(Records provided):
--------
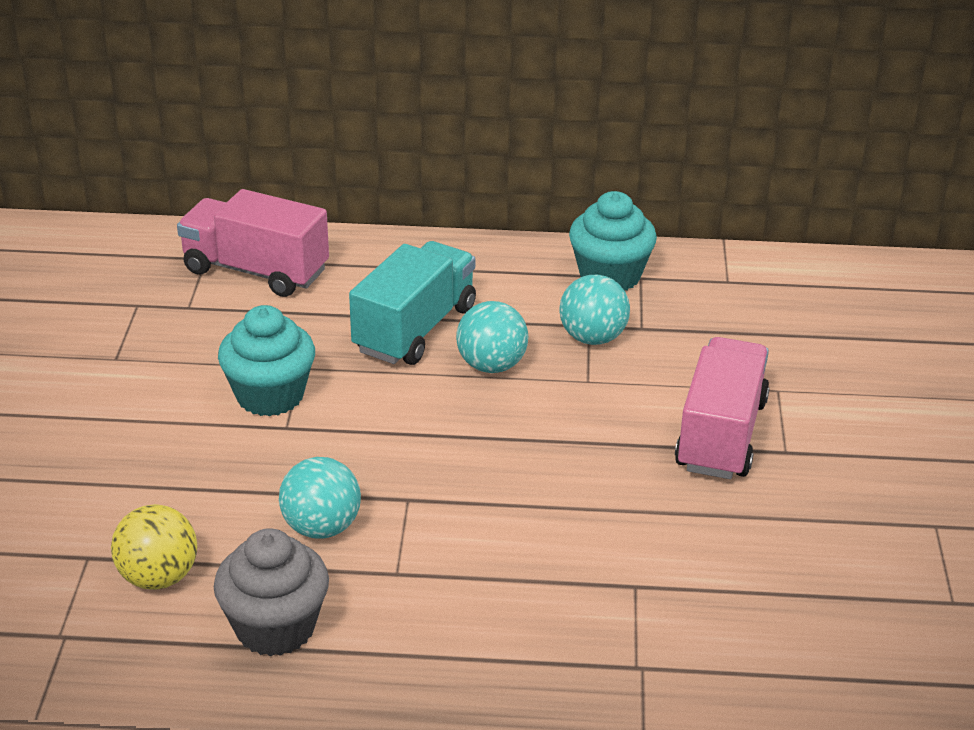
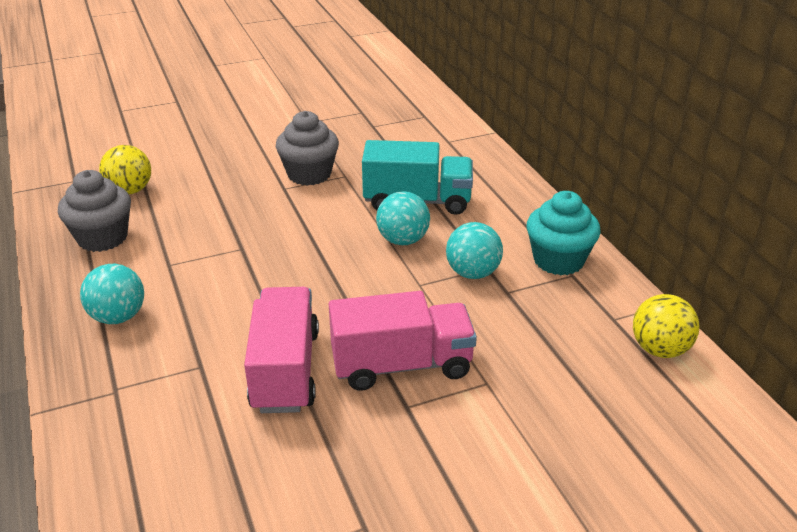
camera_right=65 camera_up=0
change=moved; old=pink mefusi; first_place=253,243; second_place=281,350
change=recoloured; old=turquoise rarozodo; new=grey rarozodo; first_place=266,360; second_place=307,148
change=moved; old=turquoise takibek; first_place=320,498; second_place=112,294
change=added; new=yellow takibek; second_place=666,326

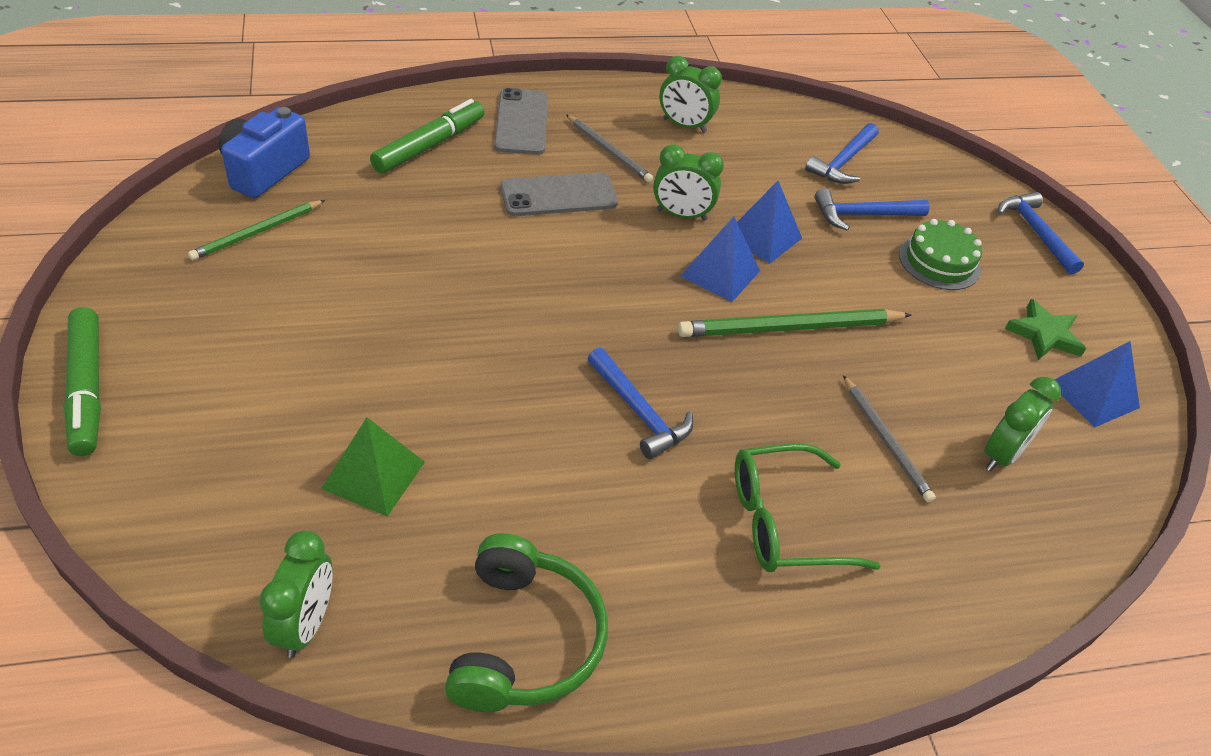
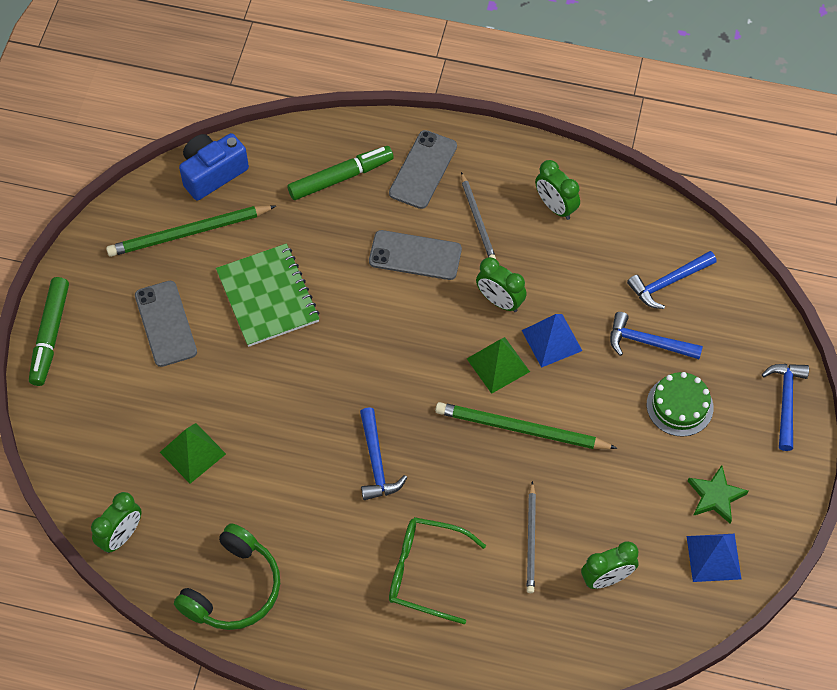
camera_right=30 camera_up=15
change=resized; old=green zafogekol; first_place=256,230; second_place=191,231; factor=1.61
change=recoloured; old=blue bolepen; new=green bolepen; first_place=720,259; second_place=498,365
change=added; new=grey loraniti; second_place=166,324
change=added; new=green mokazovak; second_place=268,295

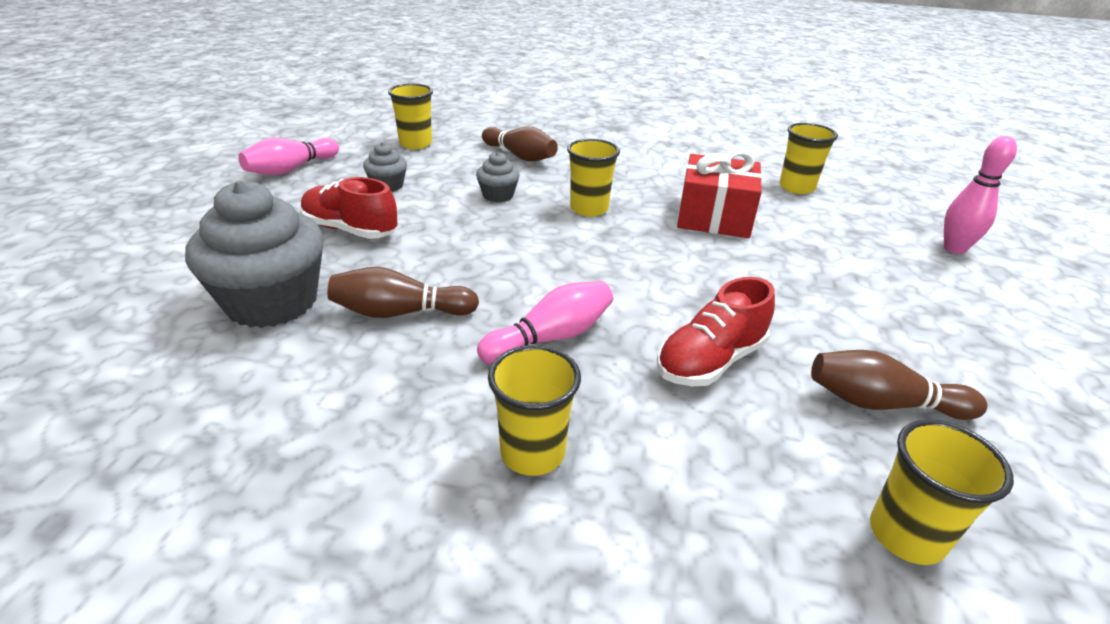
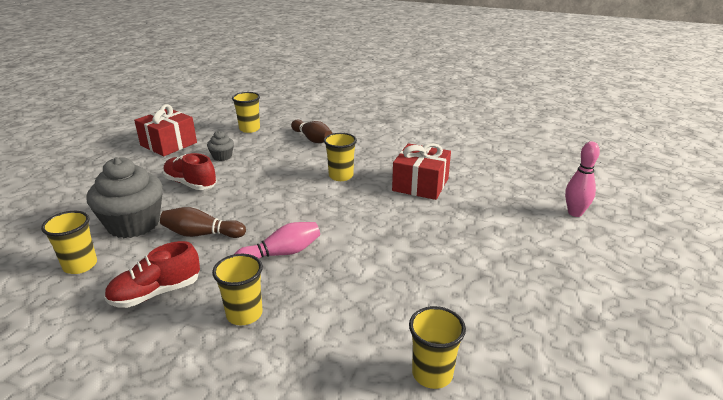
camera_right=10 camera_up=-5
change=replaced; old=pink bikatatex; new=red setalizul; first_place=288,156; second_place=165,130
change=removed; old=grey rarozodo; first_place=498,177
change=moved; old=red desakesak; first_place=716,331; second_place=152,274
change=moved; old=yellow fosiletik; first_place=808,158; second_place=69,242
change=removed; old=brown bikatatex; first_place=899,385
--------
(Exercise details):
The output should be exactly the lines above from the line containing "change=recoloured; old=turquoise rarozodo;" to the line containing "change=moved; old=turquoise takibek;", inclusive, with no other lines.

(Written answer):
change=recoloured; old=turquoise rarozodo; new=grey rarozodo; first_place=266,360; second_place=307,148
change=moved; old=turquoise takibek; first_place=320,498; second_place=112,294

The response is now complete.